Supplied material section start

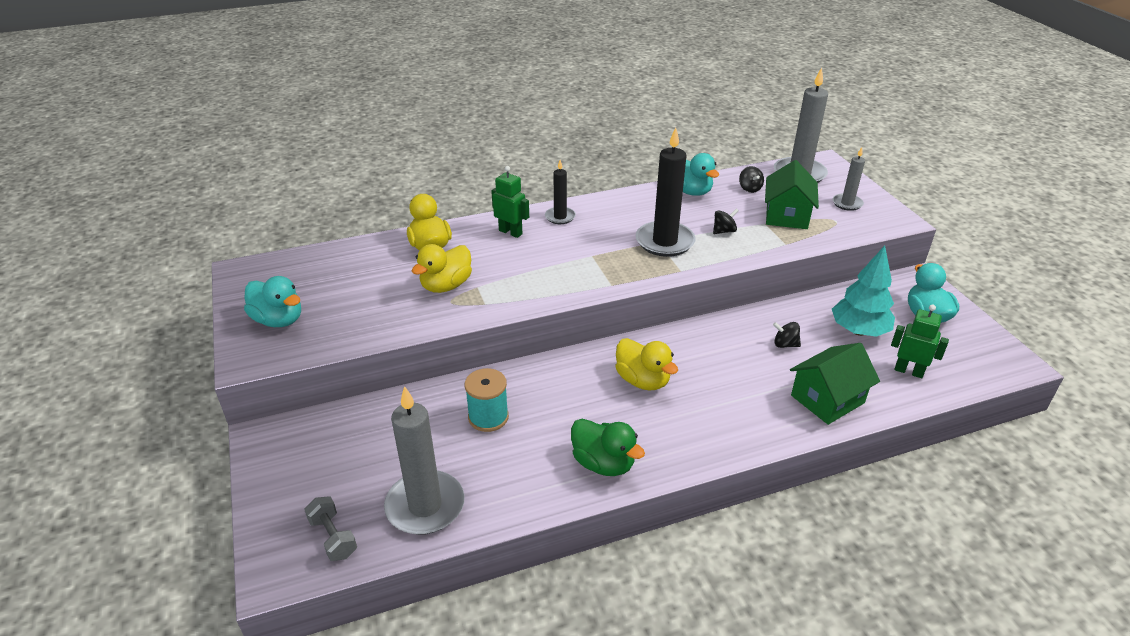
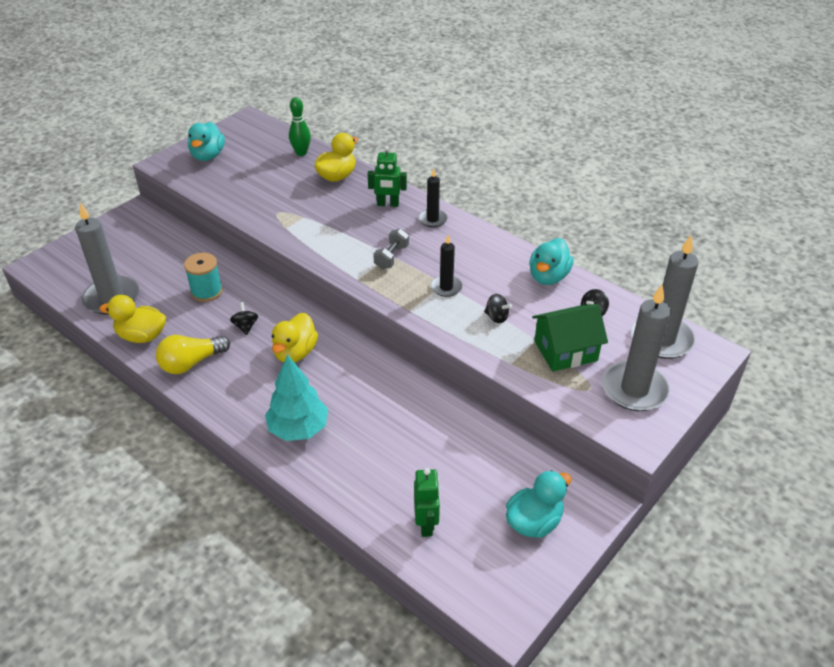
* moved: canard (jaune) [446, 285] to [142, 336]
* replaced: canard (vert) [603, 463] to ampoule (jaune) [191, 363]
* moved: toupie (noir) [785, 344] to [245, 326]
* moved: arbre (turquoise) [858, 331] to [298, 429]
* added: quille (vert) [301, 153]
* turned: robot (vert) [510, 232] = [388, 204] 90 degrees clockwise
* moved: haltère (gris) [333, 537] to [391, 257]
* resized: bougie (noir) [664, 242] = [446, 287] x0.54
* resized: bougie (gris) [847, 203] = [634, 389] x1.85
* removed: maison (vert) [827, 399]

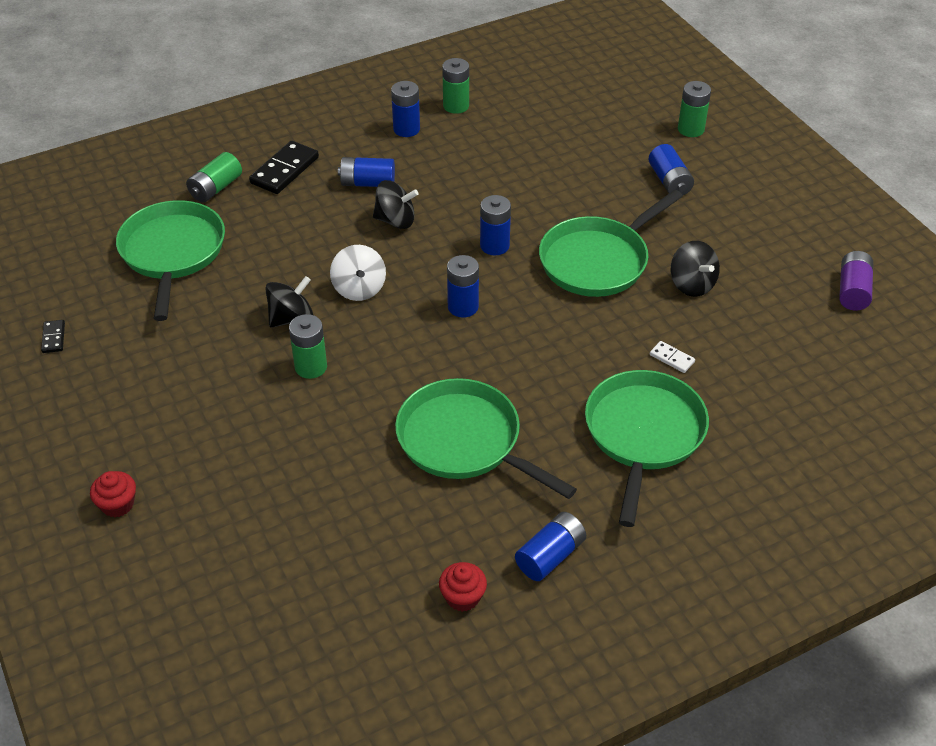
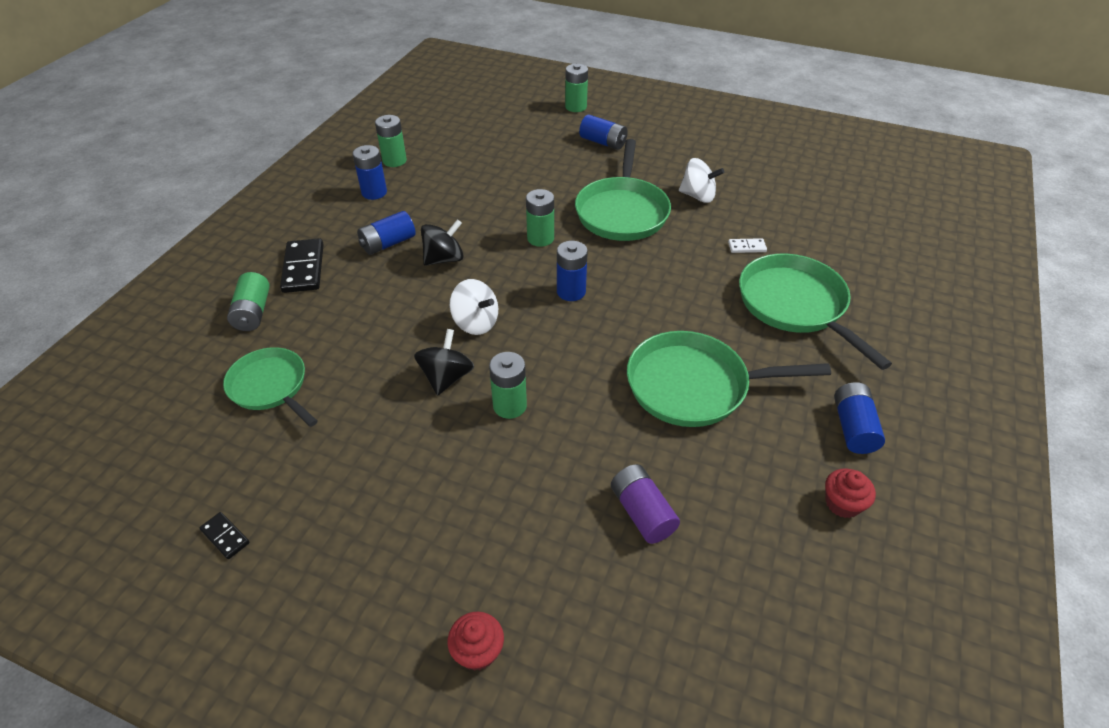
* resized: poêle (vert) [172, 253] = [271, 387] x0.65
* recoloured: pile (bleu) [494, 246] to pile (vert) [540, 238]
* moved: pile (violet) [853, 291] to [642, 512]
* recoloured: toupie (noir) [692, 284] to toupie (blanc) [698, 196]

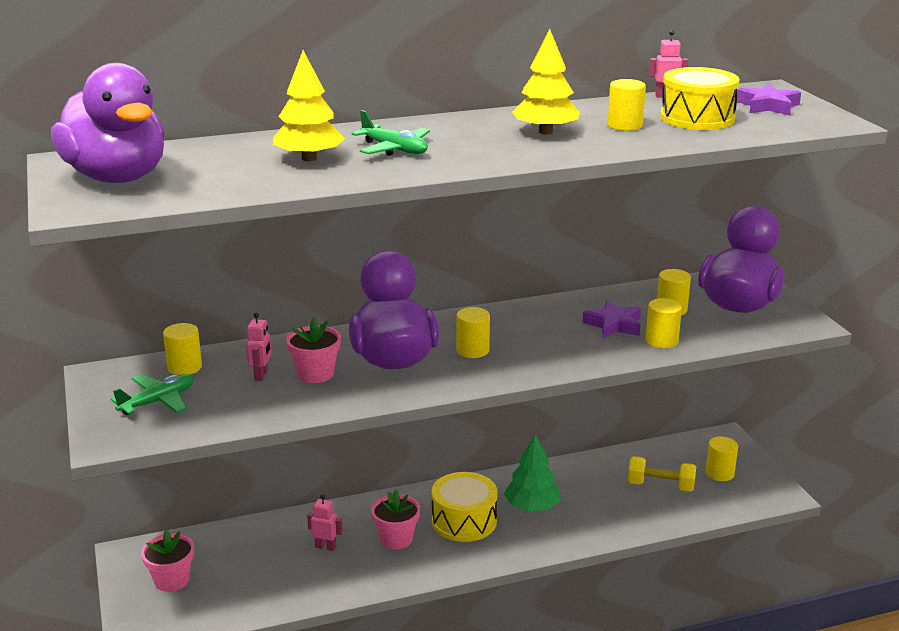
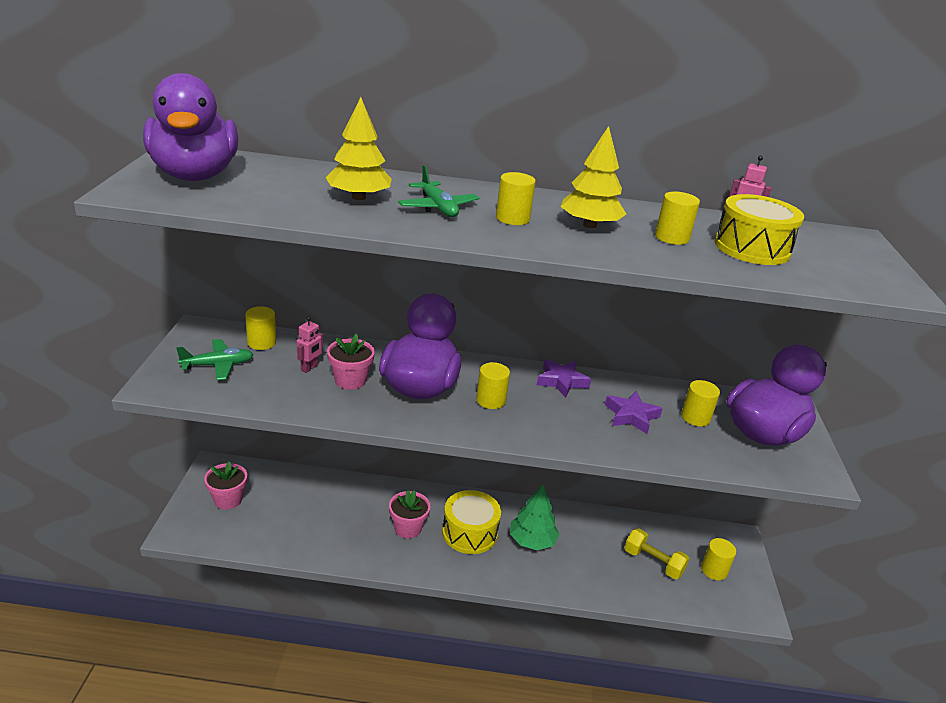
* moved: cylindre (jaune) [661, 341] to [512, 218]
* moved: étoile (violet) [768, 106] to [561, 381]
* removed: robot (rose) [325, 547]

Supplied material section end

Work item: Check each line of the records above for the word "gris", count the lines that have it, and give only the count.

Response below: 2